(TASK MATERIAL)
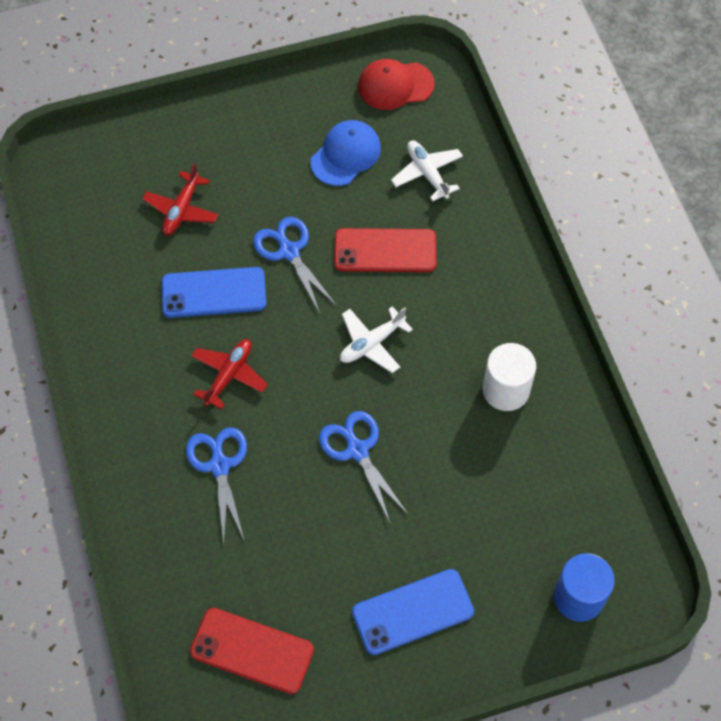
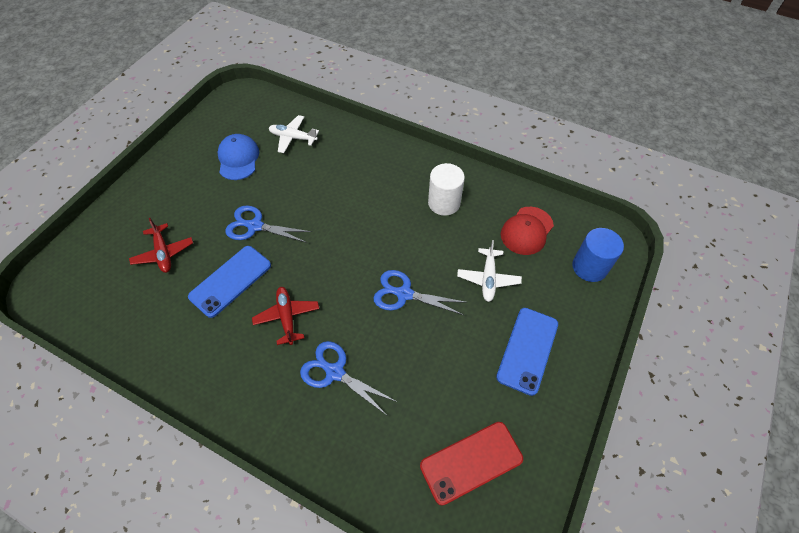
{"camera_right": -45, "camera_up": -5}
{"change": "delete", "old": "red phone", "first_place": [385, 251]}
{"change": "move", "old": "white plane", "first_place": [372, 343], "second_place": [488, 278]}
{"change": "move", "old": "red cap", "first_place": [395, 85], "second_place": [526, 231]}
(End TASK MATERIAL)
(TASK MATERIAL)
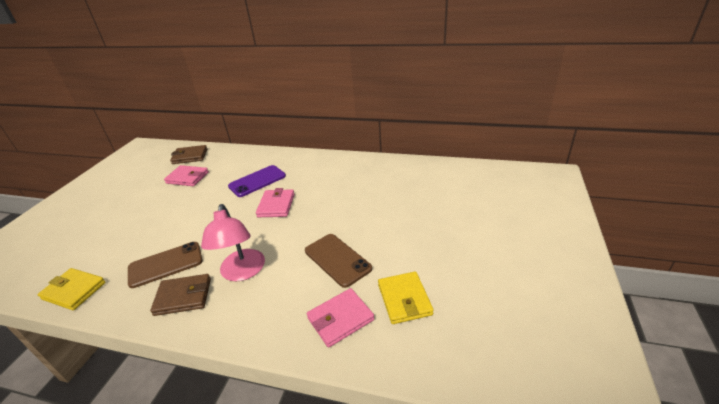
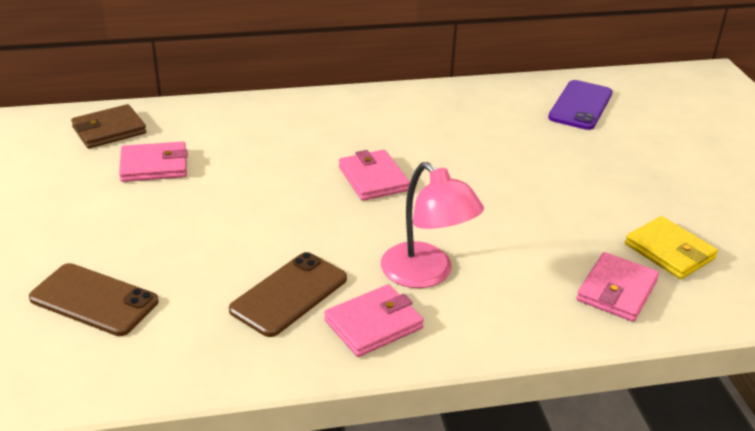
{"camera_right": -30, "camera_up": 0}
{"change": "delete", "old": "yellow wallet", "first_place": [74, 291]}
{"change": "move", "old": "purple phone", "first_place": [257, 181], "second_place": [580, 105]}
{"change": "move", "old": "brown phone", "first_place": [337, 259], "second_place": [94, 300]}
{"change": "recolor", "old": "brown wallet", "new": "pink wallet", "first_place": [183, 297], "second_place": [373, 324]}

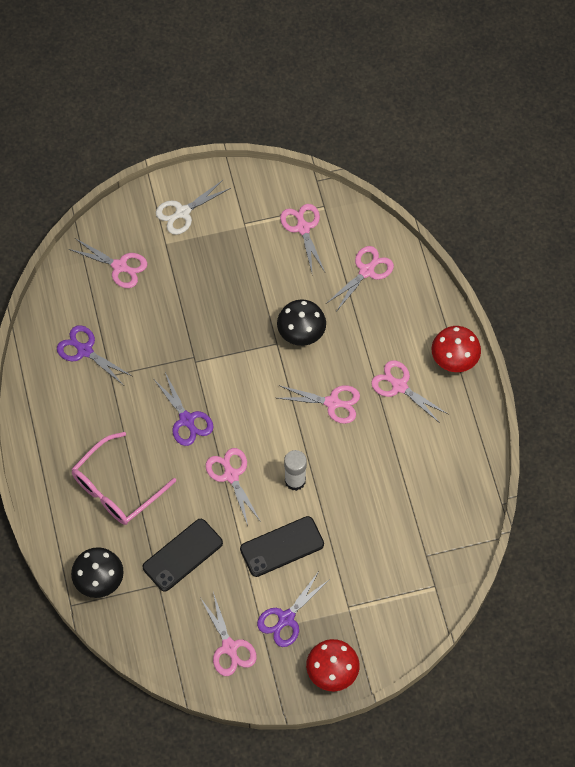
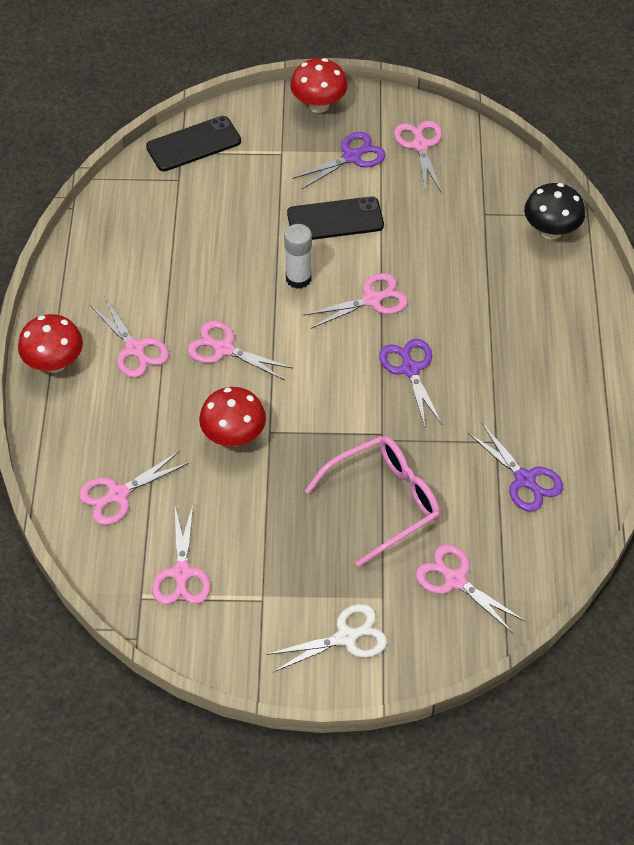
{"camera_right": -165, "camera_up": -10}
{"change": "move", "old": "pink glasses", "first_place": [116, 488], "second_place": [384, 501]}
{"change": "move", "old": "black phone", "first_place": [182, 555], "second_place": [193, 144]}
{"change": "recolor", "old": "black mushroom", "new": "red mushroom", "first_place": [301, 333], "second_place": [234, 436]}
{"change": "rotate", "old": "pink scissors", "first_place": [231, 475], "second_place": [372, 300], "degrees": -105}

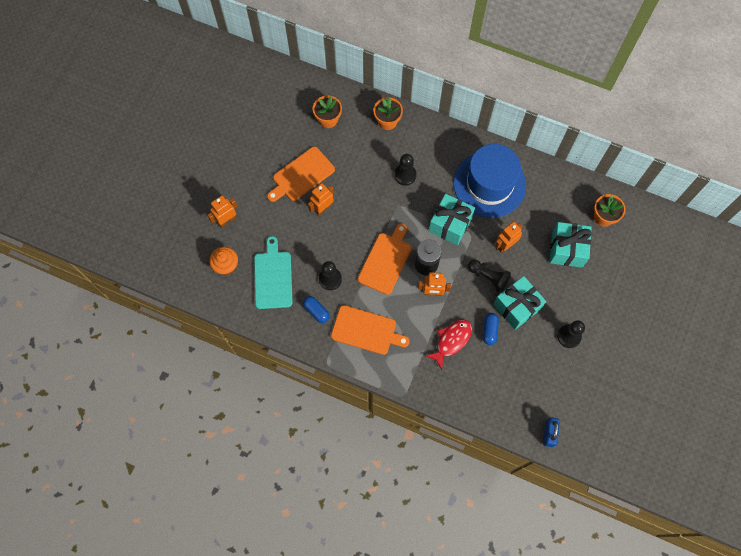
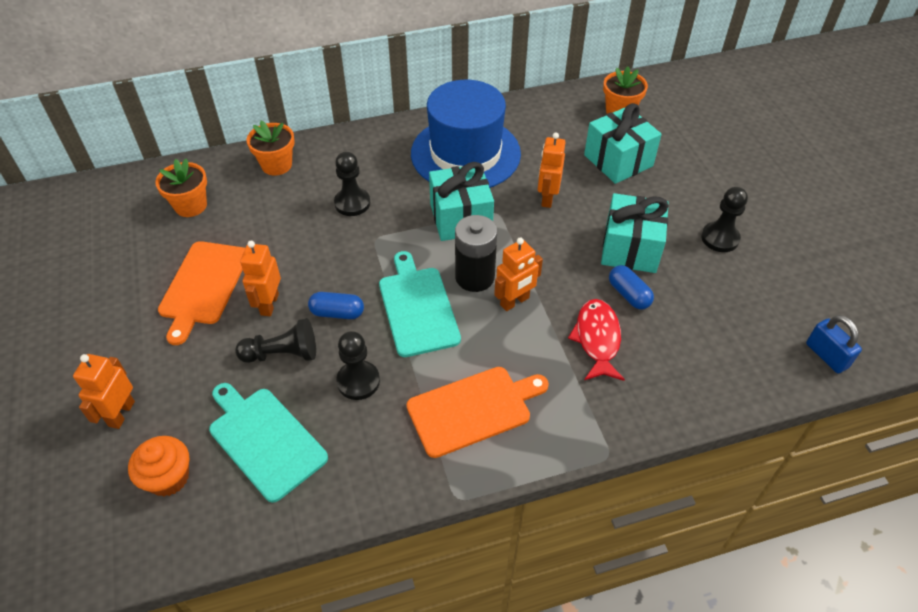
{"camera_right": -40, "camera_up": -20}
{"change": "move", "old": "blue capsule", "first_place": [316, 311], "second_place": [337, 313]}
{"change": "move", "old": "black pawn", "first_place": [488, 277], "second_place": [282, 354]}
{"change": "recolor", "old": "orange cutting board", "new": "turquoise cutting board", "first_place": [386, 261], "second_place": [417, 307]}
(End TASK MATERIAL)
■ EXERCISE DIRECTIONS: Work through the records above. Copy every line with the string "black".

■ RESPONSE AREA:
{"change": "move", "old": "black phone", "first_place": [182, 555], "second_place": [193, 144]}
{"change": "recolor", "old": "black mushroom", "new": "red mushroom", "first_place": [301, 333], "second_place": [234, 436]}
{"change": "move", "old": "black pawn", "first_place": [488, 277], "second_place": [282, 354]}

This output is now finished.